[Start of Attachment]

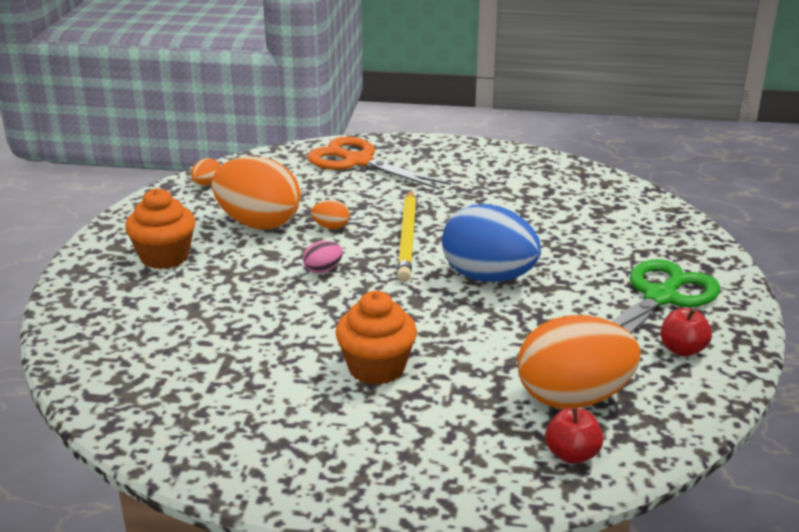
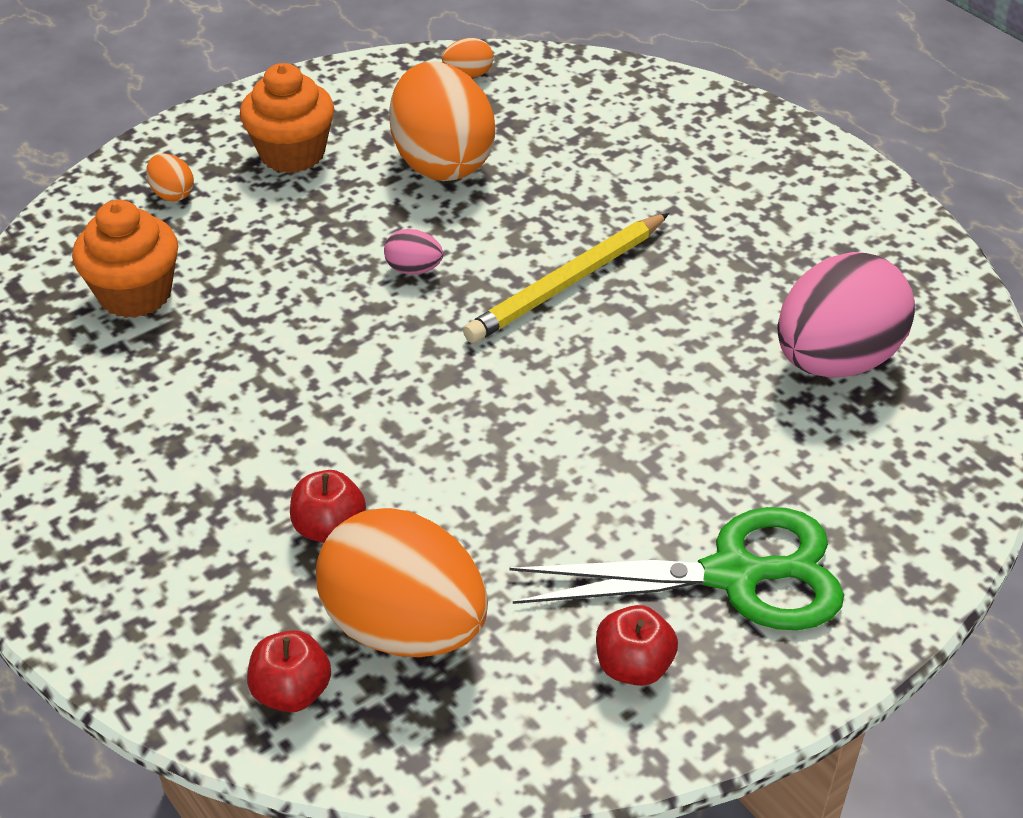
camera: 45 degrees right, 15 degrees up
orange scissors [307,136,451,190] -> none
orange egg [311,200,349,229] -> orange egg moved to [146,153,194,202]
orange cupcake [335,291,417,385] -> orange cupcake moved to [72,200,178,318]
blue egg [442,204,541,282] -> none
none -> red apple [290,470,366,543]
none -> pink egg [777,252,915,378]

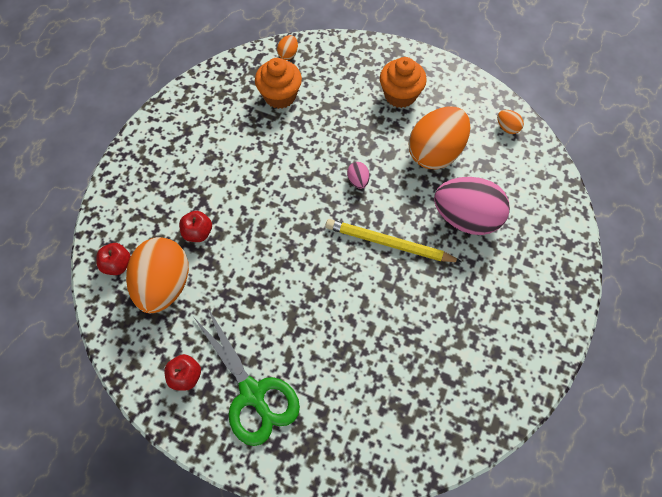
camera: 60 degrees right, 20 degrees up
orange egg [146,153,194,202] -> orange egg moved to [277,35,298,60]
pink egg [777,252,915,378] -> pink egg moved to [434,177,510,235]

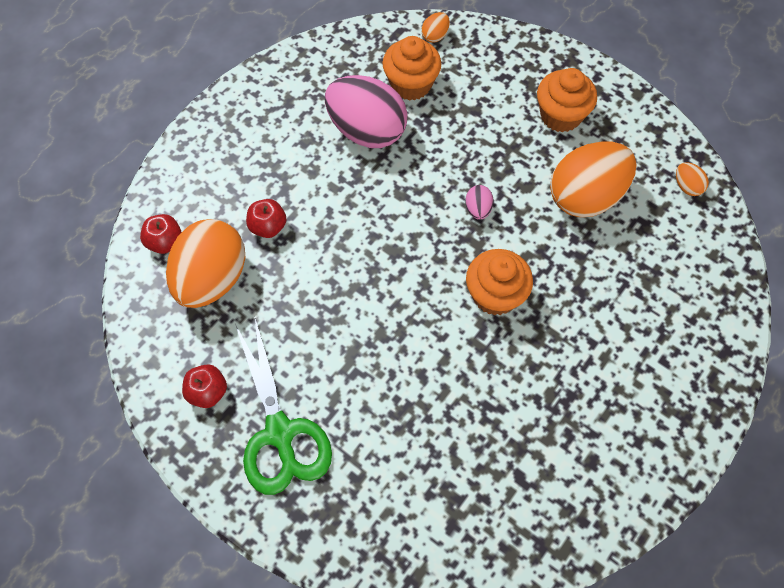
camera: 15 degrees right, 0 degrees up
yellow pencil [325,219,462,262] -> orange cupcake [466,249,533,316]
pink egg [434,177,510,235] -> pink egg moved to [325,75,408,148]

[End of Attachment]

• [PROBLEM TO WORK ON]:
Return only what runs from the line containing "yellow pencil [325,219,462,262]" to the last line of the records above, both ends included, exactly as written.

• [RESPONSE TO THIS EXERCISE]:
yellow pencil [325,219,462,262] -> orange cupcake [466,249,533,316]
pink egg [434,177,510,235] -> pink egg moved to [325,75,408,148]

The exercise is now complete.